[Before-and-after change records]
- - -
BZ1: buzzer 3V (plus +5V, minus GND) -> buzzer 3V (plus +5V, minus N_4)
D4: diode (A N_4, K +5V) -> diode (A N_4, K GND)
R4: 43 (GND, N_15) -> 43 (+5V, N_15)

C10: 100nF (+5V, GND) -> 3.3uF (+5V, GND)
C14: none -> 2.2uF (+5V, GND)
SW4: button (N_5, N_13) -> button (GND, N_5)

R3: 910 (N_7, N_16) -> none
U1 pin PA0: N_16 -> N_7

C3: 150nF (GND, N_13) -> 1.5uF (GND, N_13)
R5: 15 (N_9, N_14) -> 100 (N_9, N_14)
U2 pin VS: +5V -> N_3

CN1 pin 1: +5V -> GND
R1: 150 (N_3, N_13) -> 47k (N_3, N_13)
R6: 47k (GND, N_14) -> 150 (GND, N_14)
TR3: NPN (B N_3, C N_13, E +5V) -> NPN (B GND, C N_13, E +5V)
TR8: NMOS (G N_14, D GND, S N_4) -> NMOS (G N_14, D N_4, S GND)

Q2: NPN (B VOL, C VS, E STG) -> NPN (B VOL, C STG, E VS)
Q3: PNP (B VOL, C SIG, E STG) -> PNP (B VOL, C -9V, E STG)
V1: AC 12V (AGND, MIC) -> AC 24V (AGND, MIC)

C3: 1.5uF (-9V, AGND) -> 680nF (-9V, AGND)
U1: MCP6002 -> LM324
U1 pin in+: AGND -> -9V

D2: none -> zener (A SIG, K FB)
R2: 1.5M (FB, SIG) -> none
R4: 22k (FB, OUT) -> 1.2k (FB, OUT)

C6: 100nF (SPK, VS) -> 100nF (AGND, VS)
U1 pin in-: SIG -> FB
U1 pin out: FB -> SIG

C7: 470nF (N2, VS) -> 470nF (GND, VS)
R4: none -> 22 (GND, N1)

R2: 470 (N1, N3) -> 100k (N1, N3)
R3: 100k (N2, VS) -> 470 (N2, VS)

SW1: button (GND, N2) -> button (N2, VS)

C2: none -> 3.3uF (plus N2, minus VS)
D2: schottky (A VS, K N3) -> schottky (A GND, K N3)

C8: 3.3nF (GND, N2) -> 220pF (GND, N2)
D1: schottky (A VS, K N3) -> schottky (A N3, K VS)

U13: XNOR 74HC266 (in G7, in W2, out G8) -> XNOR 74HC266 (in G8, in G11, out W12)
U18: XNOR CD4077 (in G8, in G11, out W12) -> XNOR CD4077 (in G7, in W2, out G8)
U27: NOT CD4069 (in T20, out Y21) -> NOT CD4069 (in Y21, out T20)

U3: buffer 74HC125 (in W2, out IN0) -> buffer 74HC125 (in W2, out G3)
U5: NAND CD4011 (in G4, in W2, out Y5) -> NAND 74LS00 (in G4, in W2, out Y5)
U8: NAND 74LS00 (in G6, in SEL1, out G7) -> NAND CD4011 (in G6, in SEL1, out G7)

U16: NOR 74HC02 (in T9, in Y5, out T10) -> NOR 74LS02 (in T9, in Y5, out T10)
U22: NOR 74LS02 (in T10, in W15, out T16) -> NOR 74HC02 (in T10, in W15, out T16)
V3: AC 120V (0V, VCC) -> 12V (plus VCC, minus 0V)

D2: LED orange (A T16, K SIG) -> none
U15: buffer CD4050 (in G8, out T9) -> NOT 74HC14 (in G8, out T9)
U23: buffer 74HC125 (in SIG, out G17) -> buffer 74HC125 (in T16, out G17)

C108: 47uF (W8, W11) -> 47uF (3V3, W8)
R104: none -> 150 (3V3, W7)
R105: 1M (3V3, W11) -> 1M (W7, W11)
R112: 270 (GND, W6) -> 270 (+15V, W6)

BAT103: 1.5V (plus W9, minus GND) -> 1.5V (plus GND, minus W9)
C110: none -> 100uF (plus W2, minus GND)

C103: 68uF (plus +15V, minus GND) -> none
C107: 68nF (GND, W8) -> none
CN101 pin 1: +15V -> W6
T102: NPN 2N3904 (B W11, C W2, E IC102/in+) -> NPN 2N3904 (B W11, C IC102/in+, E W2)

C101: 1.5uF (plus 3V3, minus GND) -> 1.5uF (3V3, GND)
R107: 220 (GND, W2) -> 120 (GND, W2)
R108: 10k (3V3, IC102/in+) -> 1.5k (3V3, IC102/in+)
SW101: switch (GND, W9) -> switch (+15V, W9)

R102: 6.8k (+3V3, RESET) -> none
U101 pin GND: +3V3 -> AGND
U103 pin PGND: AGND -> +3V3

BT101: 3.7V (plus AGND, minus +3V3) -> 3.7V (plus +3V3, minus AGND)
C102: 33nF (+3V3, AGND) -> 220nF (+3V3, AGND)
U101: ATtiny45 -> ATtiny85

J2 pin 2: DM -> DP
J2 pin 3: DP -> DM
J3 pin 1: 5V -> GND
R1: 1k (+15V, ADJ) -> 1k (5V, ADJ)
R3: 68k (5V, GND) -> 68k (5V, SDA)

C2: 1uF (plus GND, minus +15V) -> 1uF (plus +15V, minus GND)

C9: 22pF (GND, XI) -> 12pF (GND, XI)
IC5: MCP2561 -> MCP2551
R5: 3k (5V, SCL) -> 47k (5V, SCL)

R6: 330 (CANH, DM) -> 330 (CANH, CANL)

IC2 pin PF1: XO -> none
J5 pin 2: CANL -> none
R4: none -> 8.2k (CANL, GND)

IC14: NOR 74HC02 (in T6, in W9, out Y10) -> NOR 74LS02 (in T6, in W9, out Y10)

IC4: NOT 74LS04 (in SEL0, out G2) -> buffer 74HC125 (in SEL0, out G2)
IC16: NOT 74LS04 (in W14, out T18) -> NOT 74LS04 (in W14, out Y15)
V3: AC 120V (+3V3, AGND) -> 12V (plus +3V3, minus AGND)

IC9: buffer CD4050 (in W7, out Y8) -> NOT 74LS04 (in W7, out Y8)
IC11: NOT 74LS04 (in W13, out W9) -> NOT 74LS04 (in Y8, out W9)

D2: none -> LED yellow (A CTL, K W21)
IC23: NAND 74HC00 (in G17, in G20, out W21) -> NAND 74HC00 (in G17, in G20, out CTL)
- - -
== THE TASK ==
All of the records need to be returned exactly as they are.

== RESULT BELOW ==
BZ1: buzzer 3V (plus +5V, minus GND) -> buzzer 3V (plus +5V, minus N_4)
D4: diode (A N_4, K +5V) -> diode (A N_4, K GND)
R4: 43 (GND, N_15) -> 43 (+5V, N_15)

C10: 100nF (+5V, GND) -> 3.3uF (+5V, GND)
C14: none -> 2.2uF (+5V, GND)
SW4: button (N_5, N_13) -> button (GND, N_5)

R3: 910 (N_7, N_16) -> none
U1 pin PA0: N_16 -> N_7

C3: 150nF (GND, N_13) -> 1.5uF (GND, N_13)
R5: 15 (N_9, N_14) -> 100 (N_9, N_14)
U2 pin VS: +5V -> N_3

CN1 pin 1: +5V -> GND
R1: 150 (N_3, N_13) -> 47k (N_3, N_13)
R6: 47k (GND, N_14) -> 150 (GND, N_14)
TR3: NPN (B N_3, C N_13, E +5V) -> NPN (B GND, C N_13, E +5V)
TR8: NMOS (G N_14, D GND, S N_4) -> NMOS (G N_14, D N_4, S GND)

Q2: NPN (B VOL, C VS, E STG) -> NPN (B VOL, C STG, E VS)
Q3: PNP (B VOL, C SIG, E STG) -> PNP (B VOL, C -9V, E STG)
V1: AC 12V (AGND, MIC) -> AC 24V (AGND, MIC)

C3: 1.5uF (-9V, AGND) -> 680nF (-9V, AGND)
U1: MCP6002 -> LM324
U1 pin in+: AGND -> -9V

D2: none -> zener (A SIG, K FB)
R2: 1.5M (FB, SIG) -> none
R4: 22k (FB, OUT) -> 1.2k (FB, OUT)

C6: 100nF (SPK, VS) -> 100nF (AGND, VS)
U1 pin in-: SIG -> FB
U1 pin out: FB -> SIG

C7: 470nF (N2, VS) -> 470nF (GND, VS)
R4: none -> 22 (GND, N1)

R2: 470 (N1, N3) -> 100k (N1, N3)
R3: 100k (N2, VS) -> 470 (N2, VS)

SW1: button (GND, N2) -> button (N2, VS)

C2: none -> 3.3uF (plus N2, minus VS)
D2: schottky (A VS, K N3) -> schottky (A GND, K N3)

C8: 3.3nF (GND, N2) -> 220pF (GND, N2)
D1: schottky (A VS, K N3) -> schottky (A N3, K VS)

U13: XNOR 74HC266 (in G7, in W2, out G8) -> XNOR 74HC266 (in G8, in G11, out W12)
U18: XNOR CD4077 (in G8, in G11, out W12) -> XNOR CD4077 (in G7, in W2, out G8)
U27: NOT CD4069 (in T20, out Y21) -> NOT CD4069 (in Y21, out T20)

U3: buffer 74HC125 (in W2, out IN0) -> buffer 74HC125 (in W2, out G3)
U5: NAND CD4011 (in G4, in W2, out Y5) -> NAND 74LS00 (in G4, in W2, out Y5)
U8: NAND 74LS00 (in G6, in SEL1, out G7) -> NAND CD4011 (in G6, in SEL1, out G7)

U16: NOR 74HC02 (in T9, in Y5, out T10) -> NOR 74LS02 (in T9, in Y5, out T10)
U22: NOR 74LS02 (in T10, in W15, out T16) -> NOR 74HC02 (in T10, in W15, out T16)
V3: AC 120V (0V, VCC) -> 12V (plus VCC, minus 0V)

D2: LED orange (A T16, K SIG) -> none
U15: buffer CD4050 (in G8, out T9) -> NOT 74HC14 (in G8, out T9)
U23: buffer 74HC125 (in SIG, out G17) -> buffer 74HC125 (in T16, out G17)

C108: 47uF (W8, W11) -> 47uF (3V3, W8)
R104: none -> 150 (3V3, W7)
R105: 1M (3V3, W11) -> 1M (W7, W11)
R112: 270 (GND, W6) -> 270 (+15V, W6)

BAT103: 1.5V (plus W9, minus GND) -> 1.5V (plus GND, minus W9)
C110: none -> 100uF (plus W2, minus GND)

C103: 68uF (plus +15V, minus GND) -> none
C107: 68nF (GND, W8) -> none
CN101 pin 1: +15V -> W6
T102: NPN 2N3904 (B W11, C W2, E IC102/in+) -> NPN 2N3904 (B W11, C IC102/in+, E W2)

C101: 1.5uF (plus 3V3, minus GND) -> 1.5uF (3V3, GND)
R107: 220 (GND, W2) -> 120 (GND, W2)
R108: 10k (3V3, IC102/in+) -> 1.5k (3V3, IC102/in+)
SW101: switch (GND, W9) -> switch (+15V, W9)

R102: 6.8k (+3V3, RESET) -> none
U101 pin GND: +3V3 -> AGND
U103 pin PGND: AGND -> +3V3

BT101: 3.7V (plus AGND, minus +3V3) -> 3.7V (plus +3V3, minus AGND)
C102: 33nF (+3V3, AGND) -> 220nF (+3V3, AGND)
U101: ATtiny45 -> ATtiny85

J2 pin 2: DM -> DP
J2 pin 3: DP -> DM
J3 pin 1: 5V -> GND
R1: 1k (+15V, ADJ) -> 1k (5V, ADJ)
R3: 68k (5V, GND) -> 68k (5V, SDA)

C2: 1uF (plus GND, minus +15V) -> 1uF (plus +15V, minus GND)

C9: 22pF (GND, XI) -> 12pF (GND, XI)
IC5: MCP2561 -> MCP2551
R5: 3k (5V, SCL) -> 47k (5V, SCL)

R6: 330 (CANH, DM) -> 330 (CANH, CANL)

IC2 pin PF1: XO -> none
J5 pin 2: CANL -> none
R4: none -> 8.2k (CANL, GND)

IC14: NOR 74HC02 (in T6, in W9, out Y10) -> NOR 74LS02 (in T6, in W9, out Y10)

IC4: NOT 74LS04 (in SEL0, out G2) -> buffer 74HC125 (in SEL0, out G2)
IC16: NOT 74LS04 (in W14, out T18) -> NOT 74LS04 (in W14, out Y15)
V3: AC 120V (+3V3, AGND) -> 12V (plus +3V3, minus AGND)

IC9: buffer CD4050 (in W7, out Y8) -> NOT 74LS04 (in W7, out Y8)
IC11: NOT 74LS04 (in W13, out W9) -> NOT 74LS04 (in Y8, out W9)

D2: none -> LED yellow (A CTL, K W21)
IC23: NAND 74HC00 (in G17, in G20, out W21) -> NAND 74HC00 (in G17, in G20, out CTL)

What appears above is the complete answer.